==== Dataset entries

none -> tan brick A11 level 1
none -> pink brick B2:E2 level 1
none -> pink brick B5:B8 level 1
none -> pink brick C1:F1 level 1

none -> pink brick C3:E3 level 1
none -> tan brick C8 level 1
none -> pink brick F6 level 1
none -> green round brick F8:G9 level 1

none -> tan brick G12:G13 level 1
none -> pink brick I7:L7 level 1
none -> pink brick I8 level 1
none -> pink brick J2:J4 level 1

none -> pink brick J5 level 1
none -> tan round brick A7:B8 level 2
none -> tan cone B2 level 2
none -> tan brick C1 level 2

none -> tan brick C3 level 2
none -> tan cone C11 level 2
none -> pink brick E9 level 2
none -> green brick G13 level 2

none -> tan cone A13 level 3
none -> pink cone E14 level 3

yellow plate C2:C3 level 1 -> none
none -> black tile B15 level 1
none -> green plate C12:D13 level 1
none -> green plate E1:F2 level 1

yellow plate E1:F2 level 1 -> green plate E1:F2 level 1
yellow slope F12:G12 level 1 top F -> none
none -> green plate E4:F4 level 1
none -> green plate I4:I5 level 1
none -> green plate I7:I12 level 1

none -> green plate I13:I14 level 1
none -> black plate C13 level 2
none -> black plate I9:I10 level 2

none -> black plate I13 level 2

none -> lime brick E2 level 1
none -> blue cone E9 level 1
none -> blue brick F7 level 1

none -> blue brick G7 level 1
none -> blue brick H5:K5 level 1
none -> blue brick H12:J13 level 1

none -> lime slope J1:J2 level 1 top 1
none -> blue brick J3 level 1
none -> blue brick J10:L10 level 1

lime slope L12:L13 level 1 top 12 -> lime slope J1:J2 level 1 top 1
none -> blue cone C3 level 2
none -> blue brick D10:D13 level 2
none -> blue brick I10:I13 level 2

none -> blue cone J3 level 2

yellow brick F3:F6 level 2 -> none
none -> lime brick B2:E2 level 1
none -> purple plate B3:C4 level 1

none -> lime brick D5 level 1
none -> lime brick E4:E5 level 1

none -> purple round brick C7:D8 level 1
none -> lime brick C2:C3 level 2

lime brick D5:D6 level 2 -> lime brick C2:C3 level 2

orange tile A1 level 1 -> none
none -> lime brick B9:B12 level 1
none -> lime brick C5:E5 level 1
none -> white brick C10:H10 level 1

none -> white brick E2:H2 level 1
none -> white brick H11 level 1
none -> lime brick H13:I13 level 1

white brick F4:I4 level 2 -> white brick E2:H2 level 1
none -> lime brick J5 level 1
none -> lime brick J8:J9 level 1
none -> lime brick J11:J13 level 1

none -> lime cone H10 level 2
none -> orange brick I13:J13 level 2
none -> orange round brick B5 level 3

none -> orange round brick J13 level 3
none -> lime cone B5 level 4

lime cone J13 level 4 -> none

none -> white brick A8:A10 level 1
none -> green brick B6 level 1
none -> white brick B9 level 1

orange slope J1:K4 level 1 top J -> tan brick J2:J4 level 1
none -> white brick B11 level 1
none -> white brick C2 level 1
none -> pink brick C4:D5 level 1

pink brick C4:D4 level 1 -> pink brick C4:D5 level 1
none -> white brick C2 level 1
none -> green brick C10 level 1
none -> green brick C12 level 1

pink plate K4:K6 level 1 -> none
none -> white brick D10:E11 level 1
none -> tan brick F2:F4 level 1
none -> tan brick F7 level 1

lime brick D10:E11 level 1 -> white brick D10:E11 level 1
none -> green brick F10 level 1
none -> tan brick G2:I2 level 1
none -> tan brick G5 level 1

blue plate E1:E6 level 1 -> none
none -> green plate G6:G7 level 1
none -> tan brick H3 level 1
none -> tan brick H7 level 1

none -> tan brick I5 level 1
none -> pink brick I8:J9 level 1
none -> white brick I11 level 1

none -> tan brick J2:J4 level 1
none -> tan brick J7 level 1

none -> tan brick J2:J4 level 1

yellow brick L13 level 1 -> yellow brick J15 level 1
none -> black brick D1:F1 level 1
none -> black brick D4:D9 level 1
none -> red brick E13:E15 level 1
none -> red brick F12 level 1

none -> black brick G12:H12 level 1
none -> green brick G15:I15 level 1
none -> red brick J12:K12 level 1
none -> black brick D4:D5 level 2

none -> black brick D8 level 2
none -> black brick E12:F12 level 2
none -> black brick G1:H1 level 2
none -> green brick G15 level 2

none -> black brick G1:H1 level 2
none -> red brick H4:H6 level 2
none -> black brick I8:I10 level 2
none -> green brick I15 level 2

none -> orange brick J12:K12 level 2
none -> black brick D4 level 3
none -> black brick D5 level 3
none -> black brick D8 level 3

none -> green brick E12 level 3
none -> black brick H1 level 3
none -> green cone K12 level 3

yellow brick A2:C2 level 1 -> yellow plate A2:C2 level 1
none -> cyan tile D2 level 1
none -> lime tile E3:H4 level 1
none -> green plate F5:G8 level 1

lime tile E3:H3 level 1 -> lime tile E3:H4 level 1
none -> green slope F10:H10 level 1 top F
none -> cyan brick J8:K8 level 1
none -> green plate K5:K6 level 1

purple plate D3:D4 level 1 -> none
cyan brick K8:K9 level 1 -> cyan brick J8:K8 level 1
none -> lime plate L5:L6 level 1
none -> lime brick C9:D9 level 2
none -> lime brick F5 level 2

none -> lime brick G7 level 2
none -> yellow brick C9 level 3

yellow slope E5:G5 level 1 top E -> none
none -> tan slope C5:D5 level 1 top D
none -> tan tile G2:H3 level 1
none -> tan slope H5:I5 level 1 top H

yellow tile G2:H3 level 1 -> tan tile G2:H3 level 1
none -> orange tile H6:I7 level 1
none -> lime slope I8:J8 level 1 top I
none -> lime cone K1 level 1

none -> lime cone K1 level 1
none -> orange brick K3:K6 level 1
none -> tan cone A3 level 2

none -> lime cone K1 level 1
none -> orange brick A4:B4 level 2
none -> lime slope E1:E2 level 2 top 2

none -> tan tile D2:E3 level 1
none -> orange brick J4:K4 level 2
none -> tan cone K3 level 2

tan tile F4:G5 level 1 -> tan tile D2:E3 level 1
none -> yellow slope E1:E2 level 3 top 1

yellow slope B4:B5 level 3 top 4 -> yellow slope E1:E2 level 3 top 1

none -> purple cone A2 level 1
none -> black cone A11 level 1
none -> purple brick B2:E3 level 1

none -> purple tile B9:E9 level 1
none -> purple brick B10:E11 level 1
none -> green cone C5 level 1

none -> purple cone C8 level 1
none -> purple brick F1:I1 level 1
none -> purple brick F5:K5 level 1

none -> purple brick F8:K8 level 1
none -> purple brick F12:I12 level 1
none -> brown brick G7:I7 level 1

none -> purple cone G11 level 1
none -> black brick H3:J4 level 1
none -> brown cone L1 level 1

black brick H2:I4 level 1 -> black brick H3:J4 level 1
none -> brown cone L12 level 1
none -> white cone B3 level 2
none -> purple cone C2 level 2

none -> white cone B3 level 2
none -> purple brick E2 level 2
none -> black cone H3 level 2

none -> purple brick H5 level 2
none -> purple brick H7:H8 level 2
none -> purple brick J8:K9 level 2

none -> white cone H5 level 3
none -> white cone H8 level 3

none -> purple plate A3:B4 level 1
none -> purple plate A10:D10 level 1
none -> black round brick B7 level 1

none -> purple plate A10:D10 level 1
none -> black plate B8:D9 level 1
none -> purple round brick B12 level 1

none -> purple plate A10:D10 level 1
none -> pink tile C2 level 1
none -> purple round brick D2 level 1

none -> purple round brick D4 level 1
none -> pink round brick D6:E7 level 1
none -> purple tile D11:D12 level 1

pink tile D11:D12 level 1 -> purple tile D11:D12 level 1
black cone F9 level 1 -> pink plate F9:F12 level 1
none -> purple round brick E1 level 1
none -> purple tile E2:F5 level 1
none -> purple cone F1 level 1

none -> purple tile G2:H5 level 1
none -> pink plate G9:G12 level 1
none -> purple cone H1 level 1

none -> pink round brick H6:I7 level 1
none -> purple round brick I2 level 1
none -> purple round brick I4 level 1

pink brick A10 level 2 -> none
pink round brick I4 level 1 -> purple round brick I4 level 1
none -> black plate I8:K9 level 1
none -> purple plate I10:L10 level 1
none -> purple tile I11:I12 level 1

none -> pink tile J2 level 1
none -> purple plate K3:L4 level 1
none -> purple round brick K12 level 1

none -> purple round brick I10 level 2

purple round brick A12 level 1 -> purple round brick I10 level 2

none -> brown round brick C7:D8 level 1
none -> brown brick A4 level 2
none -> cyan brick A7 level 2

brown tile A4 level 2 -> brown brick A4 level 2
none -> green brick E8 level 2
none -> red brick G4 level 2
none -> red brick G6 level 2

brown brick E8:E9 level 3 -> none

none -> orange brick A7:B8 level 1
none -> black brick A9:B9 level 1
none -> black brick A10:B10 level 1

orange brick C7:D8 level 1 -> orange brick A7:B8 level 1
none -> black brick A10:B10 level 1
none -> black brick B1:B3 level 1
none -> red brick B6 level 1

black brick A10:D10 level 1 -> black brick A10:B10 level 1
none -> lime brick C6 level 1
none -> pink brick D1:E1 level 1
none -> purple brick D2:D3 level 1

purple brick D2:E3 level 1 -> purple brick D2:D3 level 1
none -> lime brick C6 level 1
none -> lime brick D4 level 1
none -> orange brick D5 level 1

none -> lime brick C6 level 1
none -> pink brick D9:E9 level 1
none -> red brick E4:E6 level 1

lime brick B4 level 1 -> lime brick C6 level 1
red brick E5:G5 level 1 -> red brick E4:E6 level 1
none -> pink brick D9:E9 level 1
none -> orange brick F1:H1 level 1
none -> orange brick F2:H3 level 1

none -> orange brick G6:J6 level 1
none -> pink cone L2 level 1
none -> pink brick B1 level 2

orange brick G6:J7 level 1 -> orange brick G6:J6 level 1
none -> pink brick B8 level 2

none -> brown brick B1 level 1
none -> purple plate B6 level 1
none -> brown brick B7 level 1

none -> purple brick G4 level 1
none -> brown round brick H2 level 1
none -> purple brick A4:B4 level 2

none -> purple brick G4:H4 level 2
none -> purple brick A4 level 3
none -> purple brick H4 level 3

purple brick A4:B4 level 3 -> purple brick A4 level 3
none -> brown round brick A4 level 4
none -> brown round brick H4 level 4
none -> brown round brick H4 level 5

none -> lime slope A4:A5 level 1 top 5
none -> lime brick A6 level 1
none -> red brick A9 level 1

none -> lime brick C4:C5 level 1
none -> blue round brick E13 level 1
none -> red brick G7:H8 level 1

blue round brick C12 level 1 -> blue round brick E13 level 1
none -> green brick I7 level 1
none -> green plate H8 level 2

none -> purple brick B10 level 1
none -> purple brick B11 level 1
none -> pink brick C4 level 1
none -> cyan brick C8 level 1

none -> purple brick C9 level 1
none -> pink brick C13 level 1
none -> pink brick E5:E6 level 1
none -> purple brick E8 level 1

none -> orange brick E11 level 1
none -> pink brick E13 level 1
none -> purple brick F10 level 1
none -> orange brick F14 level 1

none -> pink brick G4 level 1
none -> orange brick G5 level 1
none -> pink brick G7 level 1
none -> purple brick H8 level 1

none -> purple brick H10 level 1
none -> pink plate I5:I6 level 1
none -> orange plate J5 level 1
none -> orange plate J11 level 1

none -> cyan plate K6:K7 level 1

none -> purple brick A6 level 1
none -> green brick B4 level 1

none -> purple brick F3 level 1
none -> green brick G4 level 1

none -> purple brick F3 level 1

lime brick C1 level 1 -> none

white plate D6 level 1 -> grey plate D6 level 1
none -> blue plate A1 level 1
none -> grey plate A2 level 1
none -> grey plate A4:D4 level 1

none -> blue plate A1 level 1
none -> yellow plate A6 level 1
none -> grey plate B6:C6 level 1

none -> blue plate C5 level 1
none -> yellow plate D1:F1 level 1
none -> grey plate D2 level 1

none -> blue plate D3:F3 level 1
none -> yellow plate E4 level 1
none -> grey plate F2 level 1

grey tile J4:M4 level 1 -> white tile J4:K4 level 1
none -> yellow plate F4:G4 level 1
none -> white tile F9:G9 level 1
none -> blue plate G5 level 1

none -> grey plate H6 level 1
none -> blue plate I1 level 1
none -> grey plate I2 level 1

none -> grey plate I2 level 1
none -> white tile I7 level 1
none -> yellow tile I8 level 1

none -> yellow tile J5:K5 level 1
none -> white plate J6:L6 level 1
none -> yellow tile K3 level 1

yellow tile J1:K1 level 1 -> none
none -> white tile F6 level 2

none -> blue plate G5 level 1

========

Begin at the line above that has "none -> lime brick C5:E5 level 1" and stop after the line that has "none -> lime brick J5 level 1", copying each line exactly and adding nothing else.

Expected answer →
none -> lime brick C5:E5 level 1
none -> white brick C10:H10 level 1

none -> white brick E2:H2 level 1
none -> white brick H11 level 1
none -> lime brick H13:I13 level 1

white brick F4:I4 level 2 -> white brick E2:H2 level 1
none -> lime brick J5 level 1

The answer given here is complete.